Your copy should match the listing below exactly, except that it holds no images.

BEGIN COLLECTED MATERIAL

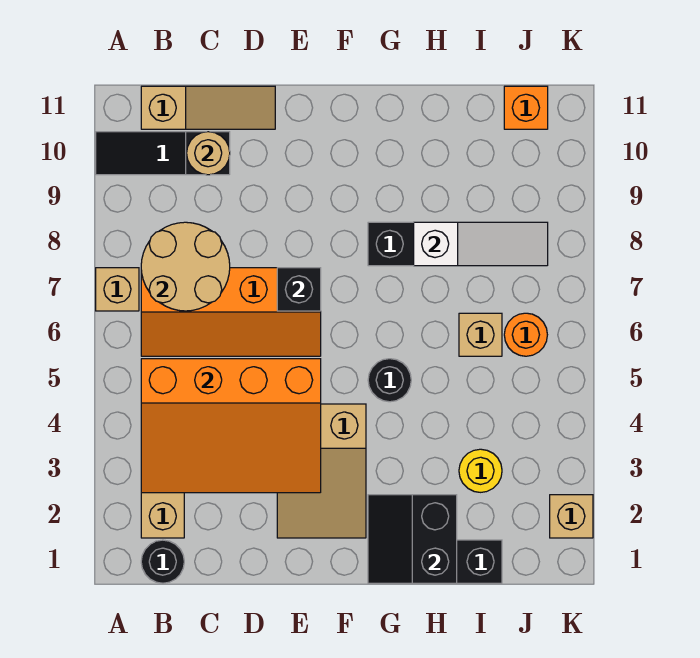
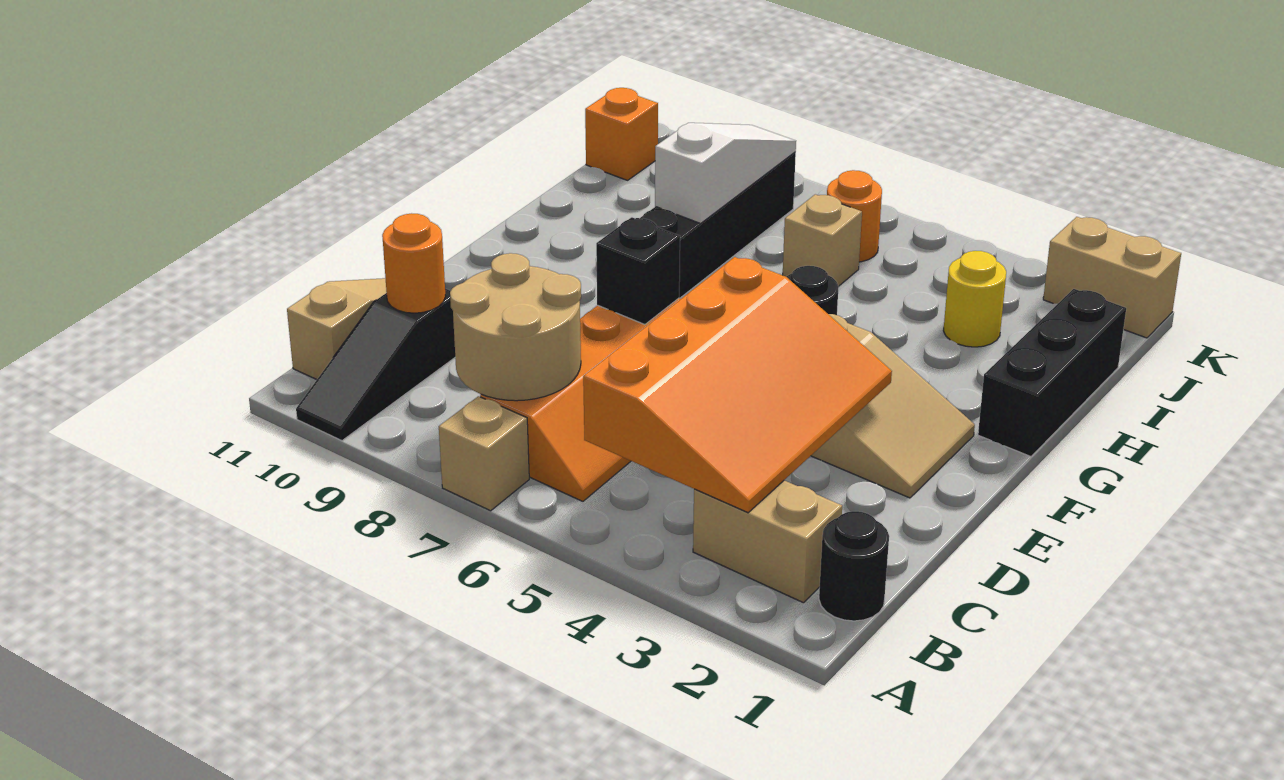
tan round brick C10 level 2 -> orange round brick C10 level 2
black slope G1:H2 level 2 top H -> none
tan brick K2 level 1 -> tan brick K1:K2 level 1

END COLLECTED MATERIAL

§ RESPONSE TO THE TASK
tan round brick C10 level 2 -> orange round brick C10 level 2
black slope G1:H2 level 2 top H -> none
tan brick K2 level 1 -> tan brick K1:K2 level 1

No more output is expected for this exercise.